▸ WHAT YOU WILL DO
For this exercise, output the line holding "LIGHT2 pin OUT: A7 -> D12" and all subsequent lines of the entries below, unchanged, up to and including the last.

▸ EXERCISE DATA

-.-.-

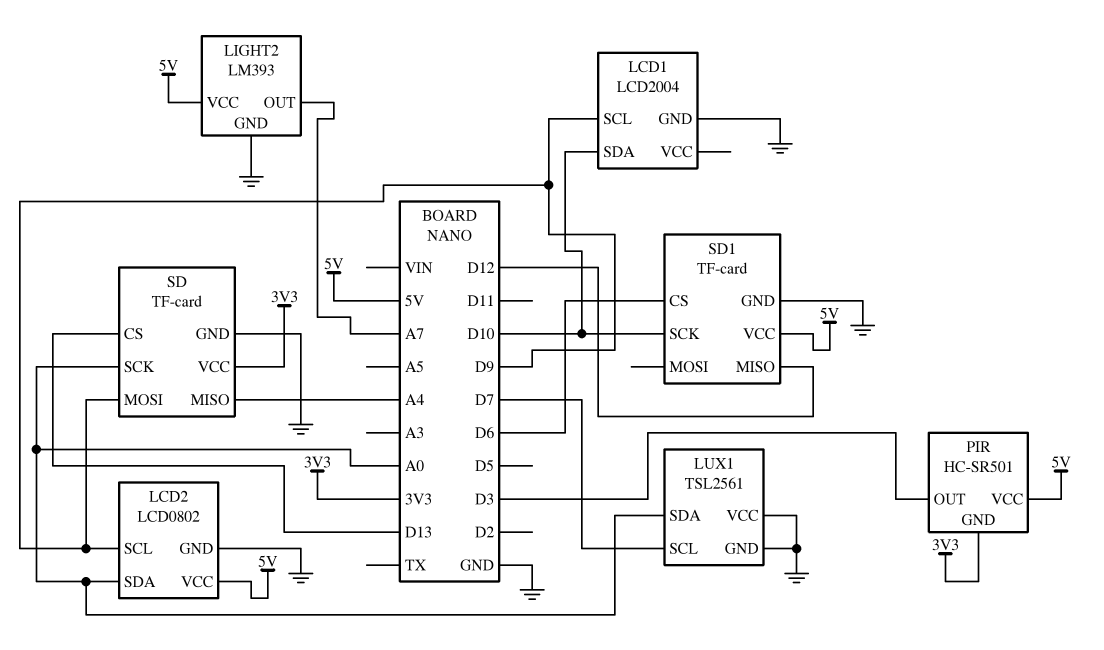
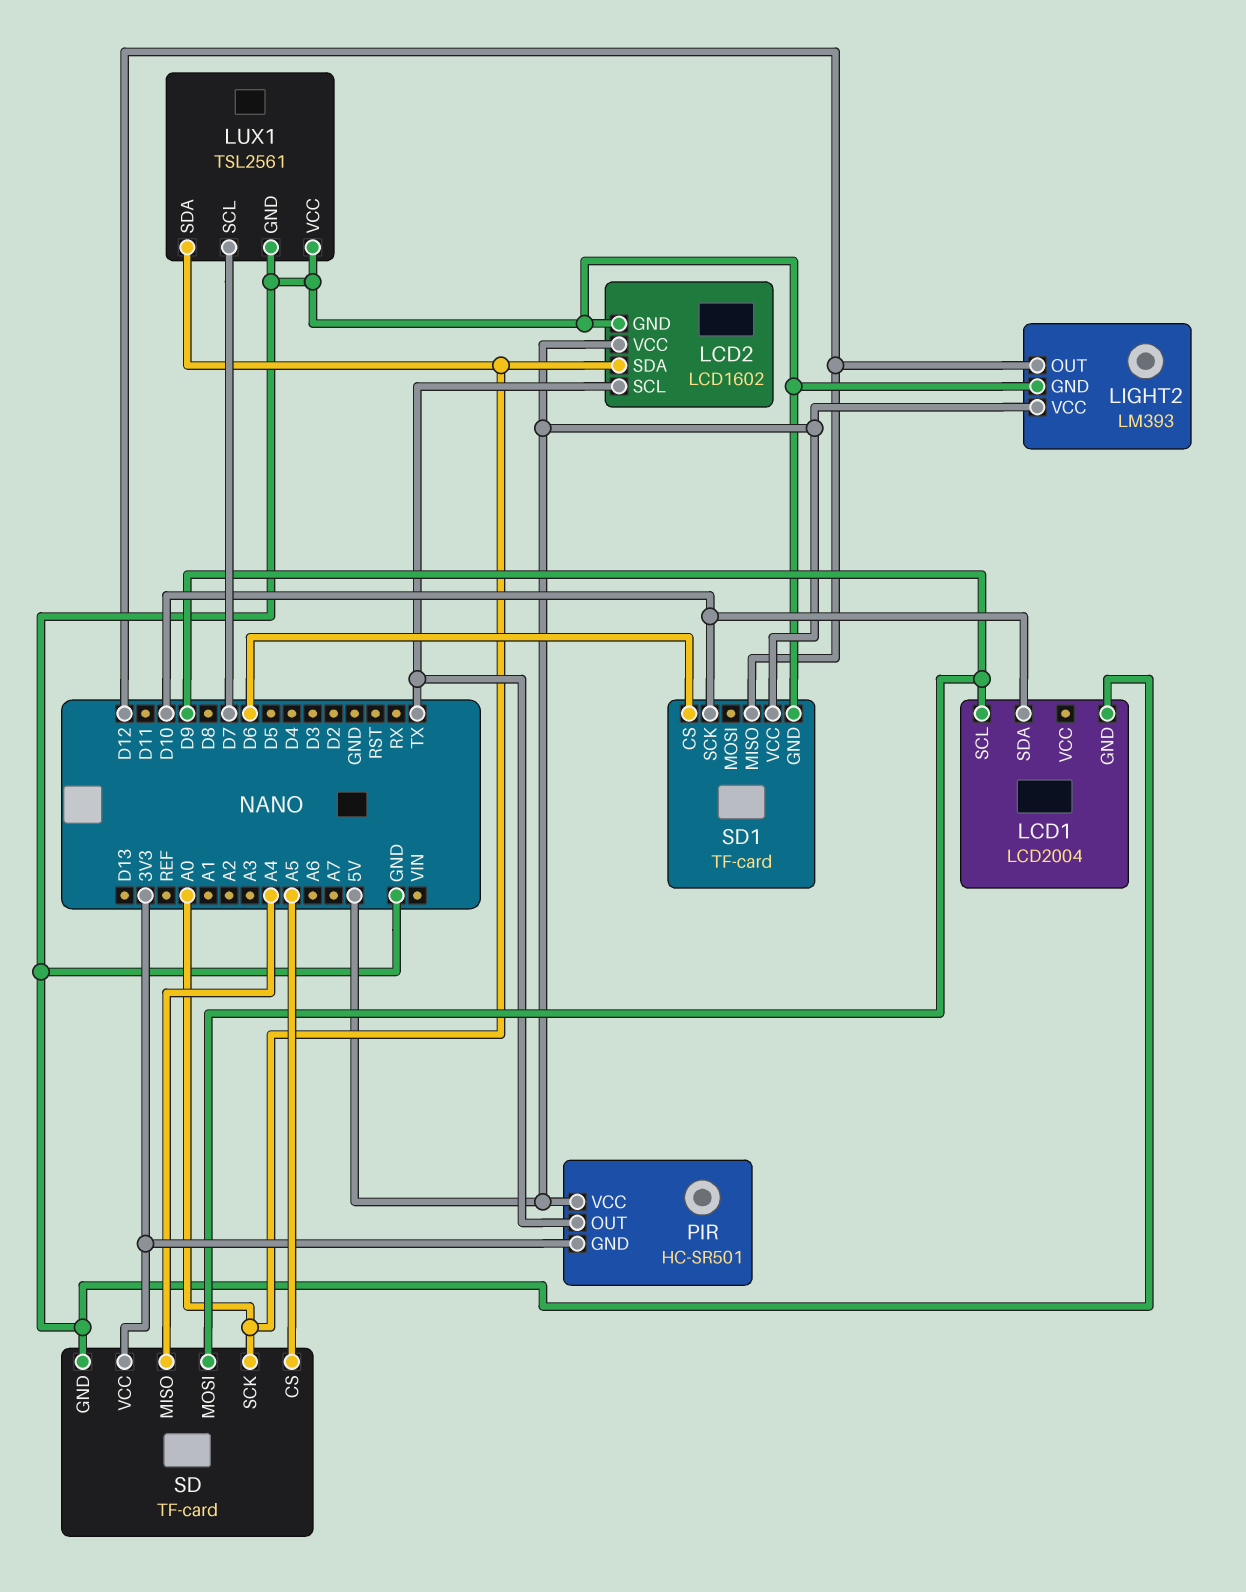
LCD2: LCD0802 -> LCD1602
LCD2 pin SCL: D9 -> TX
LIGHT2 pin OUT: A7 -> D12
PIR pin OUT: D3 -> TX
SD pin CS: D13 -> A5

-.-.-

▸ EXERCISE OUTPUT
LIGHT2 pin OUT: A7 -> D12
PIR pin OUT: D3 -> TX
SD pin CS: D13 -> A5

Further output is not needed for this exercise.